Data:
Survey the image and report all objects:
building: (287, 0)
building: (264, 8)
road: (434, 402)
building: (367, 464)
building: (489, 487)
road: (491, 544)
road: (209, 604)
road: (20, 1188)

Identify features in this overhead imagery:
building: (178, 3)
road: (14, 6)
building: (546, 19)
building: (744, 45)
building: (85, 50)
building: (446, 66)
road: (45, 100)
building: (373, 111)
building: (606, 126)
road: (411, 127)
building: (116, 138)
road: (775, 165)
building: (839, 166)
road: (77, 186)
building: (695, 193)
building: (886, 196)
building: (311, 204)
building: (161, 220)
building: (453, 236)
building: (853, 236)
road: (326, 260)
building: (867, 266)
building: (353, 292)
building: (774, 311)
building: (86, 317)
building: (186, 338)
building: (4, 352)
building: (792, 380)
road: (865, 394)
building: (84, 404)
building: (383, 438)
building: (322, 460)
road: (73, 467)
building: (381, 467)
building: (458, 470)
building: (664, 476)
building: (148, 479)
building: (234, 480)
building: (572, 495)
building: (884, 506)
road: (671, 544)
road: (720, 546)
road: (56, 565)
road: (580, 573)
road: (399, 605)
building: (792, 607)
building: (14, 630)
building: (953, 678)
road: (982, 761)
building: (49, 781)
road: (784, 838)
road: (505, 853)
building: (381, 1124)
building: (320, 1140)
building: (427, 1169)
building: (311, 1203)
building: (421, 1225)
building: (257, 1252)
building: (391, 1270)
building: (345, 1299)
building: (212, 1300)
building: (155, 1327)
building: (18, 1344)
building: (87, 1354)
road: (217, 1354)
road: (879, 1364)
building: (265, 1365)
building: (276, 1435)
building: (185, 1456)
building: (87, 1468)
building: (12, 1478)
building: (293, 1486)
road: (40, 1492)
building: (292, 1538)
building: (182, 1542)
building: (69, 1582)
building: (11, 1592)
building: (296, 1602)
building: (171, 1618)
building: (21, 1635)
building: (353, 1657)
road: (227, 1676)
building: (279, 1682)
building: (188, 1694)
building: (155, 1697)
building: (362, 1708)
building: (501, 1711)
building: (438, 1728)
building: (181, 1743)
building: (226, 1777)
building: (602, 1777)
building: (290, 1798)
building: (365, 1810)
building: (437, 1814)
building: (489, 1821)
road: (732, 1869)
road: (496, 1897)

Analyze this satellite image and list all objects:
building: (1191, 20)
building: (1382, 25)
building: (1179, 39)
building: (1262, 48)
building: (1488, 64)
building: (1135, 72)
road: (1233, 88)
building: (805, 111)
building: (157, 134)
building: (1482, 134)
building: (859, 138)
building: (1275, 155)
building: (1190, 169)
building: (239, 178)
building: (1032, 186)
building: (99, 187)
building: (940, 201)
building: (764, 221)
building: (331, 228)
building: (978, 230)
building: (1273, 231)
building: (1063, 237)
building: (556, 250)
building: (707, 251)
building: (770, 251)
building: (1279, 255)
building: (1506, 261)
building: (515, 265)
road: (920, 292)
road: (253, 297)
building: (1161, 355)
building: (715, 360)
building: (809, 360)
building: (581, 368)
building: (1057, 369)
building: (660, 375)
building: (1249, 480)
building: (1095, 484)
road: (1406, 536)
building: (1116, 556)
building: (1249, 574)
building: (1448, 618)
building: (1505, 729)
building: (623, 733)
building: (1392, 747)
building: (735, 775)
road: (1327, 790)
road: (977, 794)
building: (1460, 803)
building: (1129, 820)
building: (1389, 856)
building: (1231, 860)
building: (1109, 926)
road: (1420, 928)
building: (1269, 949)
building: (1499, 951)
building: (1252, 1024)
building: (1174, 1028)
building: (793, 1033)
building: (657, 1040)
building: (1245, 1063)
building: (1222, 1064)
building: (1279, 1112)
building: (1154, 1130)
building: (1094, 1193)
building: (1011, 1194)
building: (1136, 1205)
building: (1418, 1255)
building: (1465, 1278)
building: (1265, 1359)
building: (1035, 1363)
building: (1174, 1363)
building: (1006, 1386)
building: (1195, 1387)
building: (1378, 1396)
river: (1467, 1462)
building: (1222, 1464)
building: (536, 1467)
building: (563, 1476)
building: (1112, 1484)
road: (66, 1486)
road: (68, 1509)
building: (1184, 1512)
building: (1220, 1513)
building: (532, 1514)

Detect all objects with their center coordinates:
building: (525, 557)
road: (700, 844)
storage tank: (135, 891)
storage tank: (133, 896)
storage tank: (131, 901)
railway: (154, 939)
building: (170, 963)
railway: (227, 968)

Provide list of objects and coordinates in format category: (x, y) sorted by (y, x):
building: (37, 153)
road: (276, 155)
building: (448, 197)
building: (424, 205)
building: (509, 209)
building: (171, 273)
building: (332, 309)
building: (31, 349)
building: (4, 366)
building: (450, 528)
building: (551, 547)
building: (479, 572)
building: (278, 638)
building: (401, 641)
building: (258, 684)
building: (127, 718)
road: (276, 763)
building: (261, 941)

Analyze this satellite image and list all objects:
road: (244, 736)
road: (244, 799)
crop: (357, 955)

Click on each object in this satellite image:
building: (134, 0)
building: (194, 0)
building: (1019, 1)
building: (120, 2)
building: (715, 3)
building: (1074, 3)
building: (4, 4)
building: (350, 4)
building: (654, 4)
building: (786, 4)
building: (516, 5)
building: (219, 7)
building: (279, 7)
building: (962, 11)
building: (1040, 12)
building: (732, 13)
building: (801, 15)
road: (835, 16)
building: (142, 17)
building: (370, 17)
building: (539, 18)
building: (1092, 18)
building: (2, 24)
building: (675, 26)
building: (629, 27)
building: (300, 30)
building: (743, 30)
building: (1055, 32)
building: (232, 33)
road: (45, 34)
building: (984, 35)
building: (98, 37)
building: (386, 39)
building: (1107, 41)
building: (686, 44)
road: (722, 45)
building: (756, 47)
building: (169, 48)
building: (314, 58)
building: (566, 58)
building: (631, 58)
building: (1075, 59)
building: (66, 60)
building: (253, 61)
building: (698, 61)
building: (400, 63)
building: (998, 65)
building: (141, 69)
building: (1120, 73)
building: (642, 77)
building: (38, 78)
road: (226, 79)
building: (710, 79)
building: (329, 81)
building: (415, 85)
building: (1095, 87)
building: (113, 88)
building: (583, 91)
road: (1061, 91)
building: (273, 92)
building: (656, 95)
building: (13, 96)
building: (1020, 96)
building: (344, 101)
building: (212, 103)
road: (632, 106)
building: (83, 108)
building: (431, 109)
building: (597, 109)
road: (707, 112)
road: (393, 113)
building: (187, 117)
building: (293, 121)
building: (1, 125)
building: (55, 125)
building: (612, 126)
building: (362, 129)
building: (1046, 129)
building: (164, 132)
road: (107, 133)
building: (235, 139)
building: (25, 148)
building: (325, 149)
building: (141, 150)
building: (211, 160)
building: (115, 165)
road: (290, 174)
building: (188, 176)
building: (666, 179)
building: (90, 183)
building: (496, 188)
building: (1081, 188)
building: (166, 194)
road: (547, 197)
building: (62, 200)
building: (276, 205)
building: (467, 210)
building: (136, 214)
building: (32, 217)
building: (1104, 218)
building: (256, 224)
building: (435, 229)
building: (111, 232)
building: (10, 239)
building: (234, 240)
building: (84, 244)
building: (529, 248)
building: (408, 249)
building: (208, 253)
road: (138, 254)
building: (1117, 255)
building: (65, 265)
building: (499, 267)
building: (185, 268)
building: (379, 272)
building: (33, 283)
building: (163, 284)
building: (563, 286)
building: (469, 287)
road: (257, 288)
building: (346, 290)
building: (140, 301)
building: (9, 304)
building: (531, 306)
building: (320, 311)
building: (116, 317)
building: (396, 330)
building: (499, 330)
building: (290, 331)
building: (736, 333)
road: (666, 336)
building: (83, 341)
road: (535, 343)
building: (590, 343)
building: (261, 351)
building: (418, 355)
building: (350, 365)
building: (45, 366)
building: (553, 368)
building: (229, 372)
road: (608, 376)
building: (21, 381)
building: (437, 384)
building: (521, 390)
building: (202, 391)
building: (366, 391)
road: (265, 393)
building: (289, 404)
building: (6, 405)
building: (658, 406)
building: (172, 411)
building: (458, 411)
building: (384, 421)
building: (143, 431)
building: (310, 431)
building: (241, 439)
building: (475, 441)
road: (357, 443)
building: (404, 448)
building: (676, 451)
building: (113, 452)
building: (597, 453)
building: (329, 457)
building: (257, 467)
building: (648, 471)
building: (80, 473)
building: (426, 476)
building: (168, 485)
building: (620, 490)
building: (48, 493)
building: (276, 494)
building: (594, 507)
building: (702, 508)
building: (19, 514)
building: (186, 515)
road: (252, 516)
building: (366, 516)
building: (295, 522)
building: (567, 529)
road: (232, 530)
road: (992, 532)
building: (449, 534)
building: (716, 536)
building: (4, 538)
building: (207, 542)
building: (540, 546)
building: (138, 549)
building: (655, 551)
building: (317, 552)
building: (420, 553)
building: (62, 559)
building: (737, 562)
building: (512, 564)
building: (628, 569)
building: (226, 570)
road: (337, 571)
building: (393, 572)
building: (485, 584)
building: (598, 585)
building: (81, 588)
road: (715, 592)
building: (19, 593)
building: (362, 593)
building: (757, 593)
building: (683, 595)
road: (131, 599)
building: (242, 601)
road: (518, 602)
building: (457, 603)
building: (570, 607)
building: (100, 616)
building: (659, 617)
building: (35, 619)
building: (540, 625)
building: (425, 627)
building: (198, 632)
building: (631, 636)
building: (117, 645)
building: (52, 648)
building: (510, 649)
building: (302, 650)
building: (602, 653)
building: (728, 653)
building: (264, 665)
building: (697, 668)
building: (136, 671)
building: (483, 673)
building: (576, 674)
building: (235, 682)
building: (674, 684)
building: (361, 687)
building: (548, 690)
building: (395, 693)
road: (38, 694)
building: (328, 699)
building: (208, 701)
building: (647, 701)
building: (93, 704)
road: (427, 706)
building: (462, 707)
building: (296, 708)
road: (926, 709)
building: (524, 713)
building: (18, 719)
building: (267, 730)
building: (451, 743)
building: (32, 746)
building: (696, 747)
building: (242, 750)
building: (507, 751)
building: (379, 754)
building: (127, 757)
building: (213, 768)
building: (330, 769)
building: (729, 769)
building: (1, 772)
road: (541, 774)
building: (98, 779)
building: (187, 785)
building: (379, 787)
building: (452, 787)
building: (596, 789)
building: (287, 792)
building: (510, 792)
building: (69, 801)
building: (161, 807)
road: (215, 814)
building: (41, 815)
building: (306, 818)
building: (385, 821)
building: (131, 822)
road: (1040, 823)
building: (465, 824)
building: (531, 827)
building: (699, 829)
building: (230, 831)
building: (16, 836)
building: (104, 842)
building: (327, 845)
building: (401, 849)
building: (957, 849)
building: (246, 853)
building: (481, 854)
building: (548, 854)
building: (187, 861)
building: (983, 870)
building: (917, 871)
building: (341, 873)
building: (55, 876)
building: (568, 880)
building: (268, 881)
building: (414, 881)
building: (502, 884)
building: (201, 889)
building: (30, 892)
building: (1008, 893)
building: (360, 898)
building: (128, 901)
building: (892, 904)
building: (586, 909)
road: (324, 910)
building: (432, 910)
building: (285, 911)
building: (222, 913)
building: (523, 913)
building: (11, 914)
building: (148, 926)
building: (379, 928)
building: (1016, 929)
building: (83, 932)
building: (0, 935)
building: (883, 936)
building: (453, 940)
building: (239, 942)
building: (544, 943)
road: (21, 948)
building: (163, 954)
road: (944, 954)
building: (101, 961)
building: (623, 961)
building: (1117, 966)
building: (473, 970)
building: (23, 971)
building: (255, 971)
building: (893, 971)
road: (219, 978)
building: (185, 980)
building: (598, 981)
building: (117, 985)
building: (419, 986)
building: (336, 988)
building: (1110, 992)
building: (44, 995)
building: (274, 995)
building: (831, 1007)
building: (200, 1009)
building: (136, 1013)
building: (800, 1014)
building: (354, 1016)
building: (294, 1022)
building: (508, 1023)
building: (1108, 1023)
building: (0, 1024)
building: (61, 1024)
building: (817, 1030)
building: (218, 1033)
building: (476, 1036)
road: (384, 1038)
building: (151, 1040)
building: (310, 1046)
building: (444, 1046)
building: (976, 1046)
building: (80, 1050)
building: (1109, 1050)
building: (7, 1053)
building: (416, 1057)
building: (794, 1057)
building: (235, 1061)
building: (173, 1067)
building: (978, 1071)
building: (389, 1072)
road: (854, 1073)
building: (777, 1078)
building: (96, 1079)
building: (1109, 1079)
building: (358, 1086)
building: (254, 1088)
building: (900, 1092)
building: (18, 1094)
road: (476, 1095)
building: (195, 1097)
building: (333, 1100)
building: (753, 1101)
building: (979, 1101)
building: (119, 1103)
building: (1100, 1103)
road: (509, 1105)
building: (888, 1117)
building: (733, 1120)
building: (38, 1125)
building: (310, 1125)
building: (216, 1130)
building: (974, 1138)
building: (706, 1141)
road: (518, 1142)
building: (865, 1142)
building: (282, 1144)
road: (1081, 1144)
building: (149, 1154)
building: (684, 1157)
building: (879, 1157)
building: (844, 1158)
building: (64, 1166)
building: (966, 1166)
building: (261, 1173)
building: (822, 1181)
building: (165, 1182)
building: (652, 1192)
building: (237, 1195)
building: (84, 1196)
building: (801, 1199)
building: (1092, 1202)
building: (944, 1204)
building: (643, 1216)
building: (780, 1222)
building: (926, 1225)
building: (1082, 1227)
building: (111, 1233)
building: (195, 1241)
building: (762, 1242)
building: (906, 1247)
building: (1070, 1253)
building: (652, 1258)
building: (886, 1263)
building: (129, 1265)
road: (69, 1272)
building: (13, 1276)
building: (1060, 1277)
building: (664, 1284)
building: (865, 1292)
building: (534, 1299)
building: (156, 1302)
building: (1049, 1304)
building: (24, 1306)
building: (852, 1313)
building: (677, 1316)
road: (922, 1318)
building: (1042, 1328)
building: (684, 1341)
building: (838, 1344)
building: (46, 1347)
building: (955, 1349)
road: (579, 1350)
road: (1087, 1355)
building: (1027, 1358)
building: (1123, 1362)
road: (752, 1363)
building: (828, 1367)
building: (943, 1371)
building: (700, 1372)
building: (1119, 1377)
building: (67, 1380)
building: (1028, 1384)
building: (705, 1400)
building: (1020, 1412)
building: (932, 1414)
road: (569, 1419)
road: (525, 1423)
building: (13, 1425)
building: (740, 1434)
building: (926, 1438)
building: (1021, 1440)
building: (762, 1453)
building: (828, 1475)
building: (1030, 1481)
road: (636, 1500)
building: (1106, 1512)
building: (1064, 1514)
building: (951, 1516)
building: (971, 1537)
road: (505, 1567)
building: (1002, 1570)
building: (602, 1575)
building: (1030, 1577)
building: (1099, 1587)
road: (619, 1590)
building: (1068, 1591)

Exercise brief: Find each line in the records holding the string "coordinates" and show it.

Exercise response:
Detect all objects with their center coordinates:
Provide list of objects and coordinates in format category: (x, y) sorted by (y, x):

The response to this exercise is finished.